Task details » From the first line to the last, restate the material word for word, omitting pictures.

Material provided »
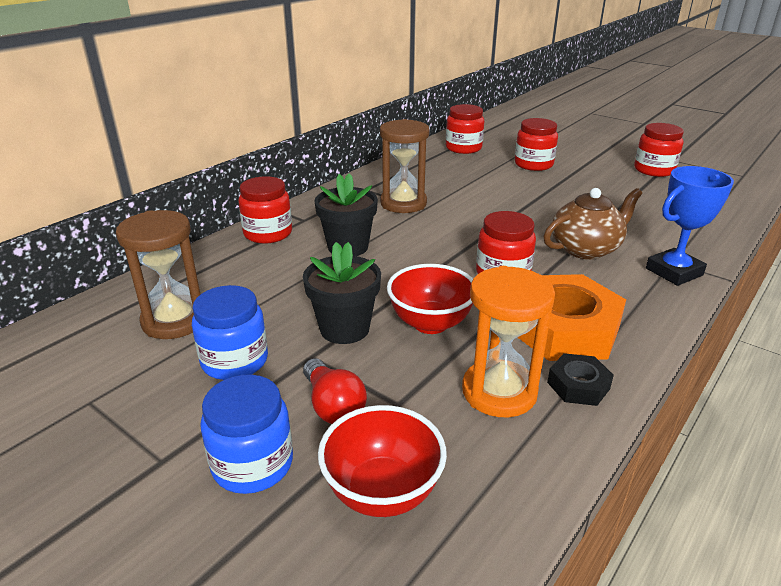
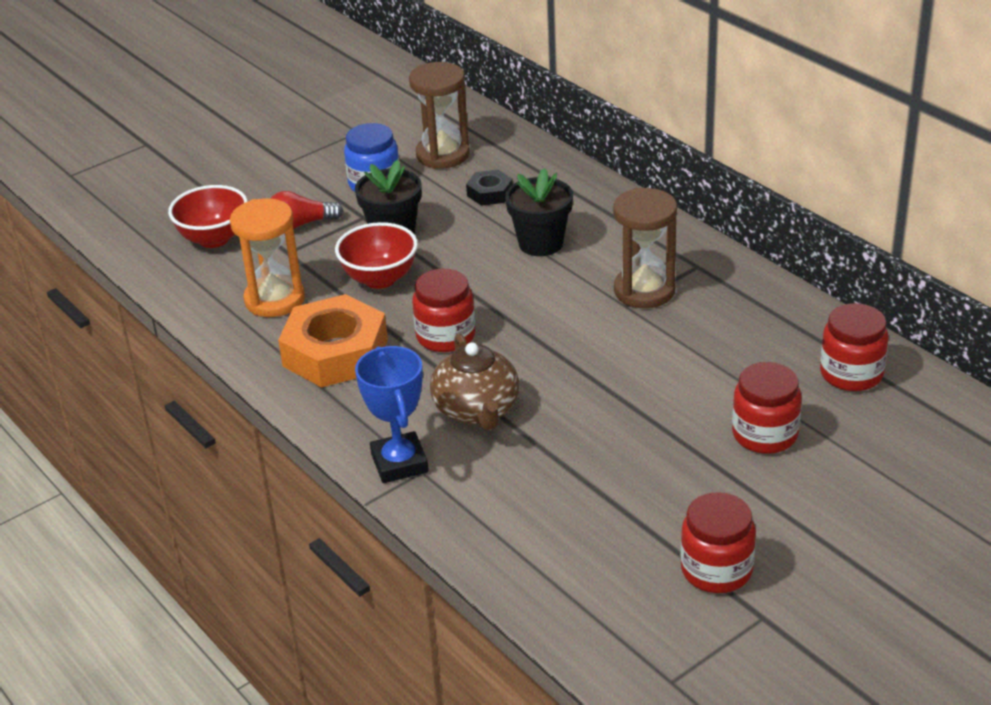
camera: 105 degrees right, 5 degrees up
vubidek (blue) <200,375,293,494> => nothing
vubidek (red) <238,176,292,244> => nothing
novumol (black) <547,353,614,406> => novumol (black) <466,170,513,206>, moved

Response to this exercise »
camera: 105 degrees right, 5 degrees up
vubidek (blue) <200,375,293,494> => nothing
vubidek (red) <238,176,292,244> => nothing
novumol (black) <547,353,614,406> => novumol (black) <466,170,513,206>, moved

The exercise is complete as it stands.